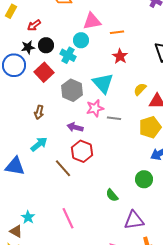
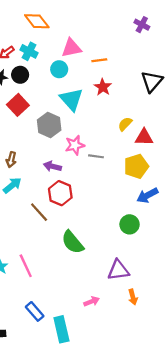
cyan cross: (68, 55) -> (29, 51), moved
cyan triangle: (103, 83) -> (71, 99), moved
brown arrow: (39, 112) -> (11, 160), moved
green semicircle: (112, 195) -> (73, 242), moved, size x1.6
pink line: (68, 218) -> (26, 266), moved

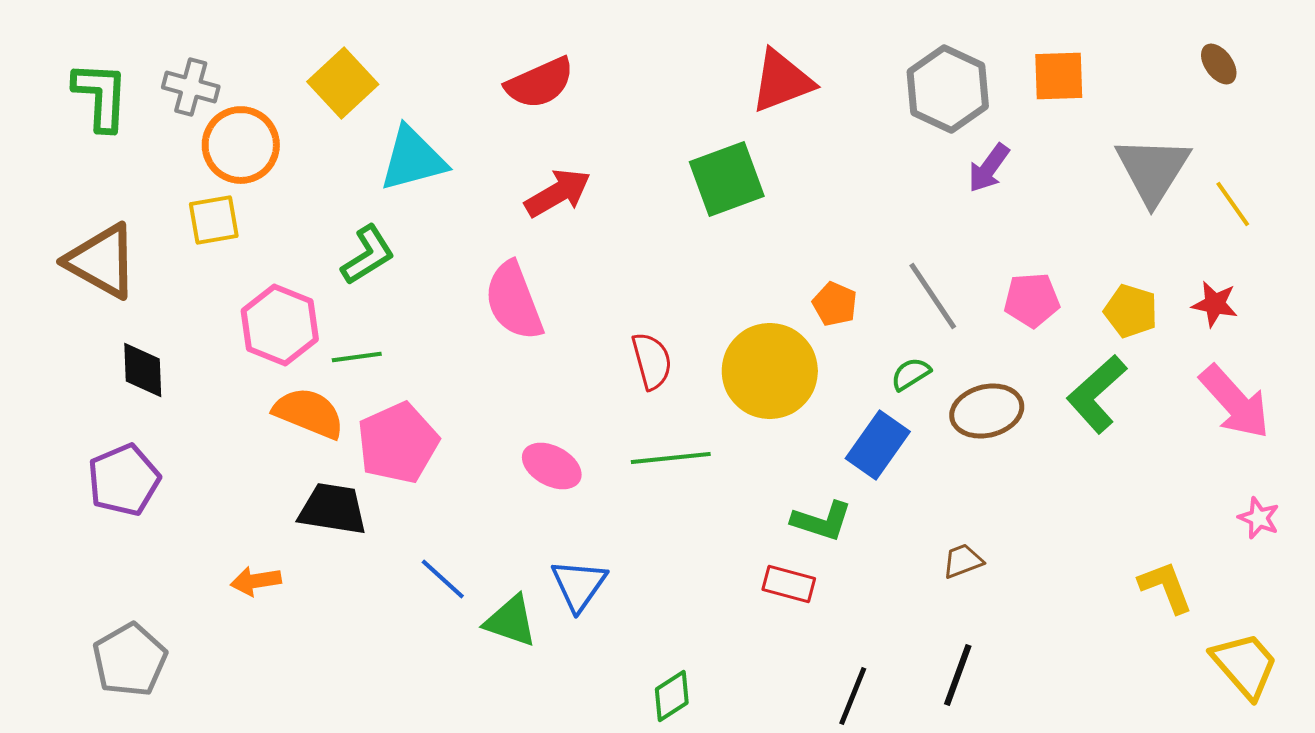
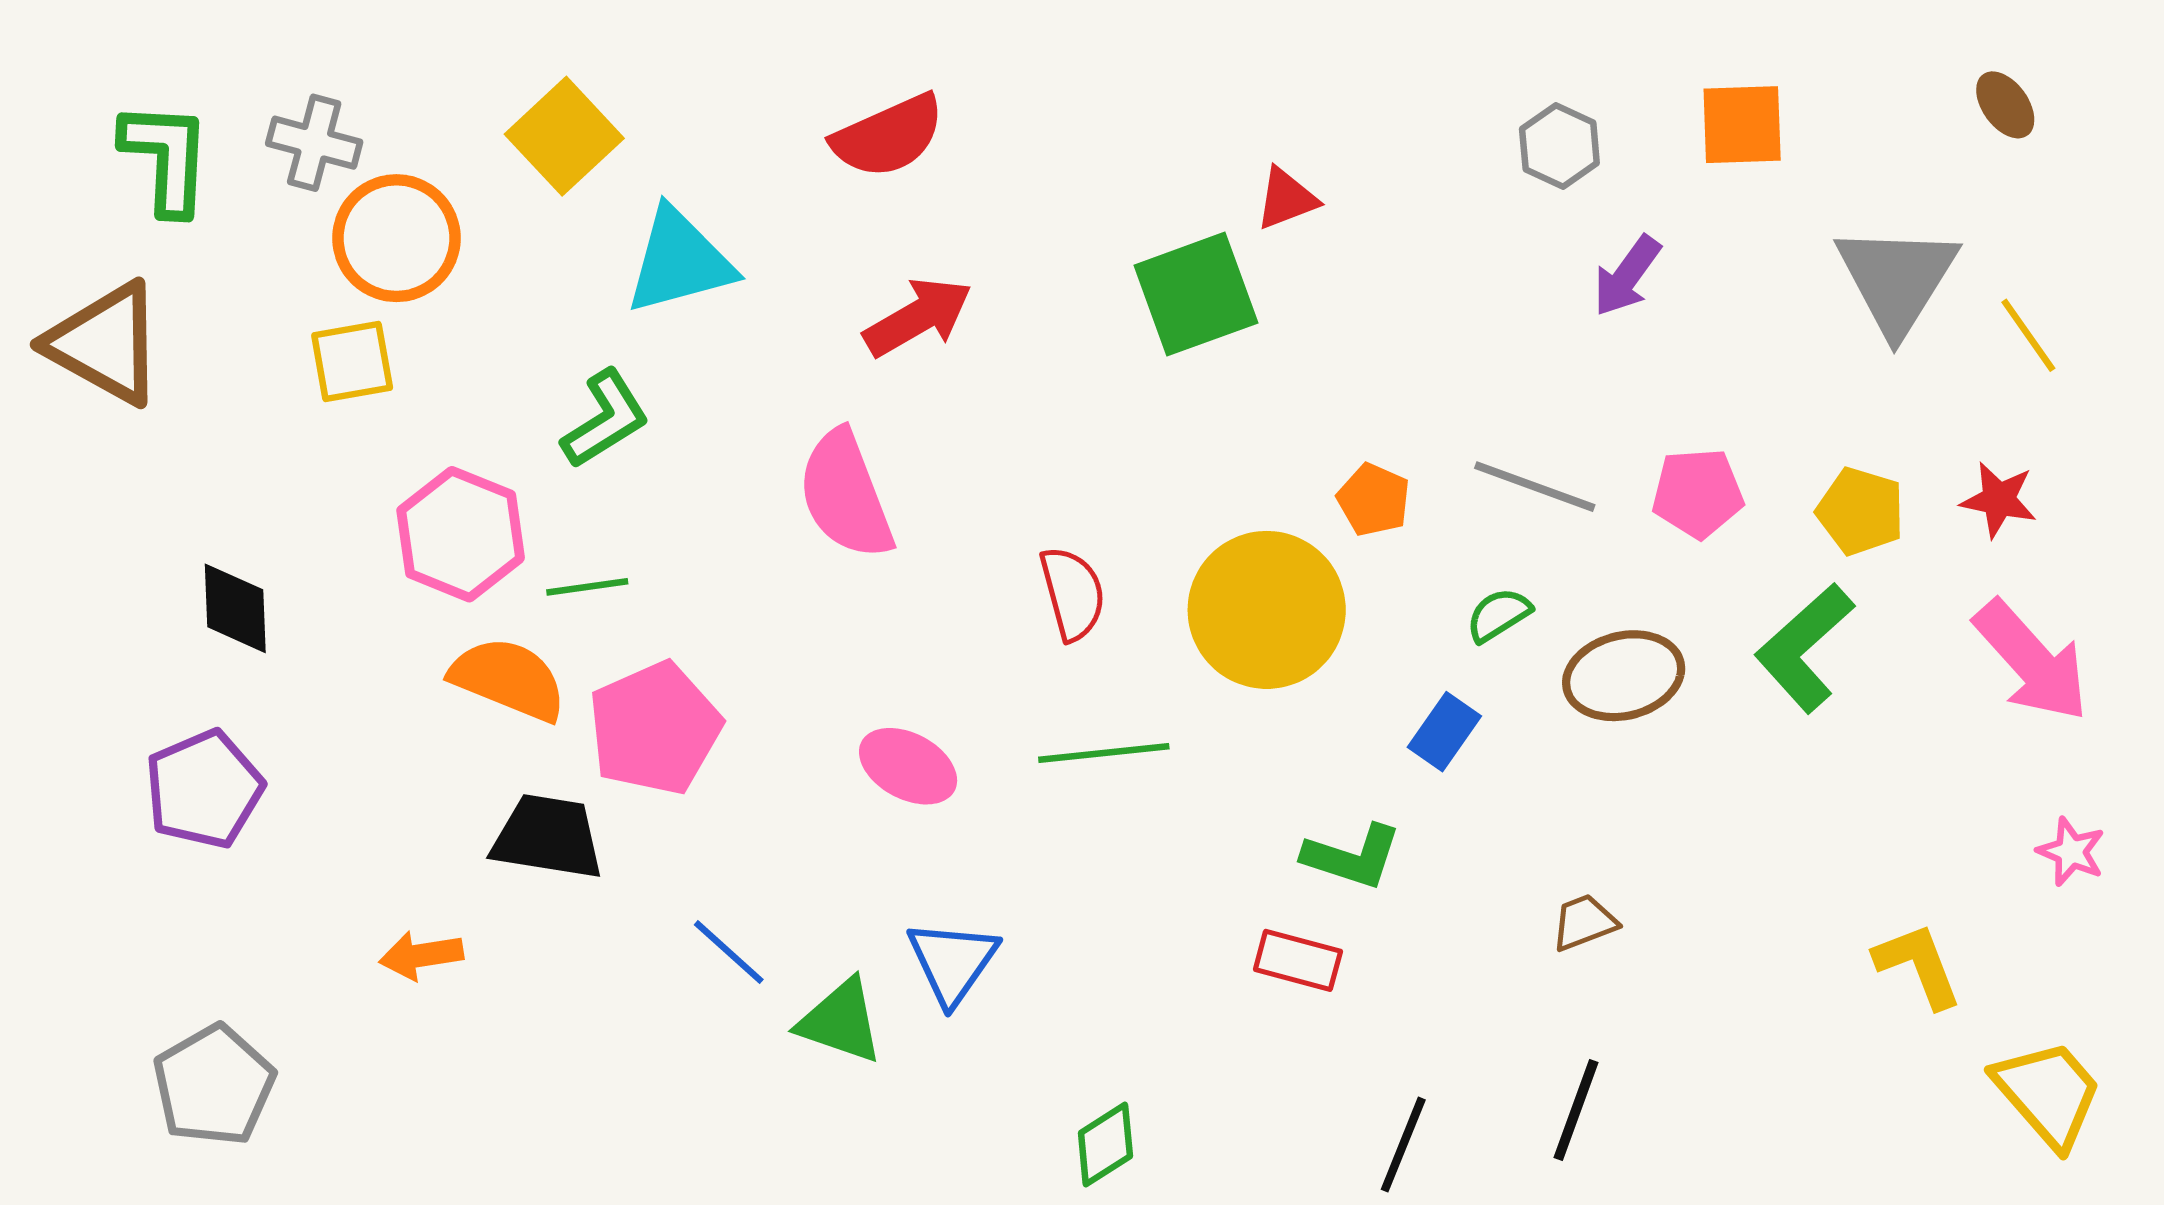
red triangle: (782, 81) -> (1286, 199), moved, size x0.6
gray hexagon: (948, 89) -> (1559, 146), size x0.6
brown triangle: (102, 261) -> (105, 343), moved
gray line: (933, 296) -> (1535, 487), turned -36
blue rectangle: (878, 445) -> (1444, 732), size x0.7

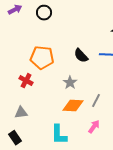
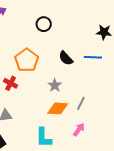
black circle: (44, 13) -> (44, 24), moved
orange pentagon: (42, 58) -> (27, 60), turned 30

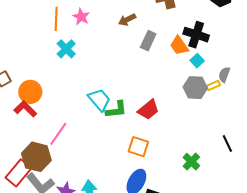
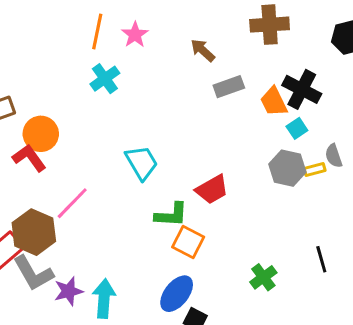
brown arrow: (127, 20) -> (203, 50), turned 60
gray rectangle: (148, 41) -> (229, 87), turned 36
gray semicircle: (224, 75) -> (334, 156), turned -49
green L-shape: (116, 110) -> (171, 215), moved

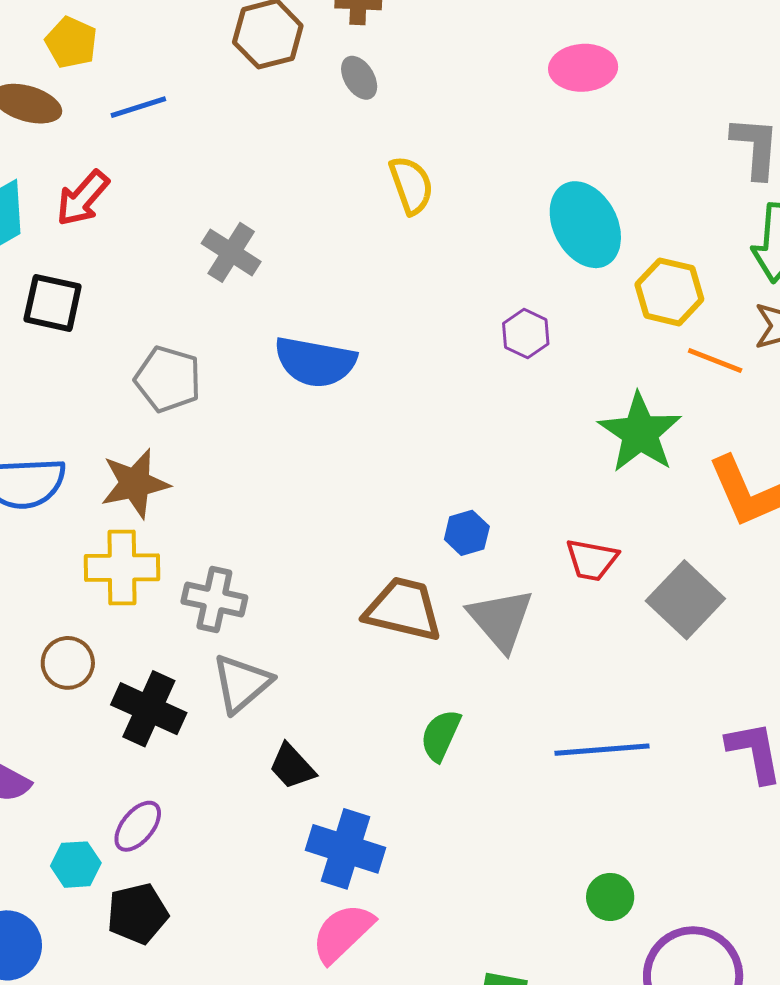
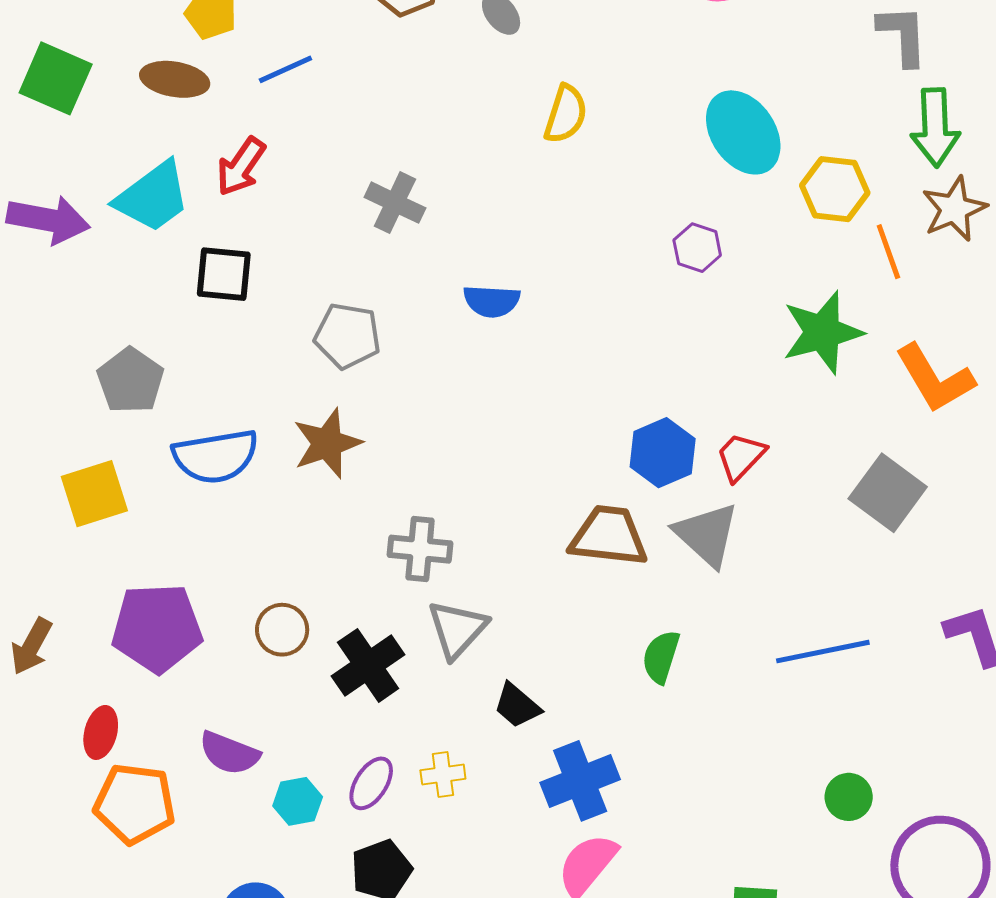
yellow semicircle: (411, 185) -> (566, 114), turned 44
orange line: (715, 360) -> (888, 252), turned 56
blue semicircle: (315, 362) -> (492, 301), size x0.7
green star: (640, 433) -> (822, 332), turned 30
blue hexagon: (467, 533) -> (663, 453), size x1.5
red trapezoid: (592, 560) -> (741, 457), moved, turned 130
yellow cross: (122, 568) -> (443, 775), moved, size x0.6
black cross: (149, 709) -> (368, 665), turned 38
blue cross: (346, 849) -> (580, 781), turned -32
cyan hexagon: (76, 865) -> (298, 801), moved

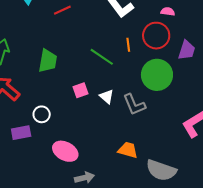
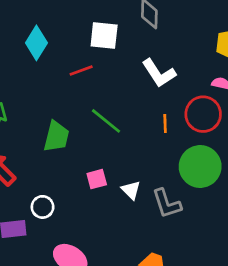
green line: (102, 57) -> (106, 121), moved

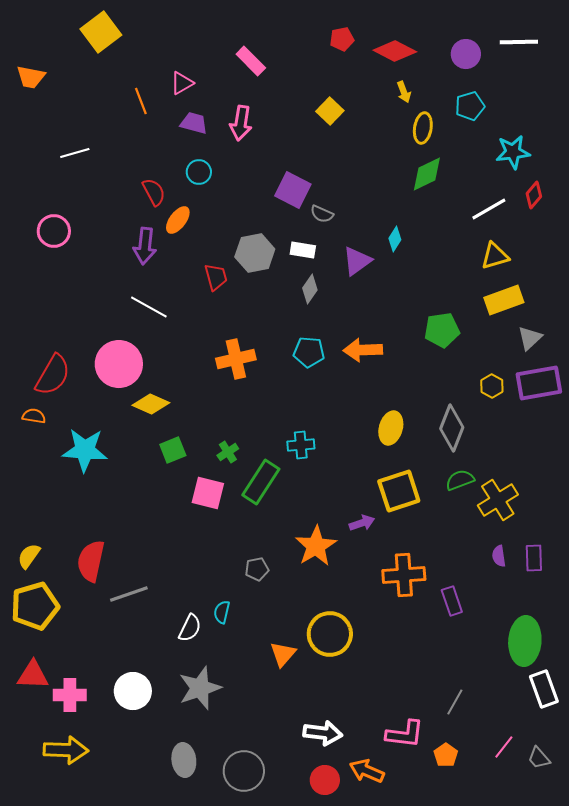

§

EXERCISE DIRECTIONS: Take the line containing "green star: (640, 433)" as the first and the last line of the records as the end. Print every line in that span exactly, leaving out pictures.

RESPONSE BOX:
green star: (640, 433) -> (822, 332), turned 30
blue hexagon: (467, 533) -> (663, 453), size x1.5
red trapezoid: (592, 560) -> (741, 457), moved, turned 130
yellow cross: (122, 568) -> (443, 775), moved, size x0.6
black cross: (149, 709) -> (368, 665), turned 38
blue cross: (346, 849) -> (580, 781), turned -32
cyan hexagon: (76, 865) -> (298, 801), moved

green line: (102, 57) -> (106, 121), moved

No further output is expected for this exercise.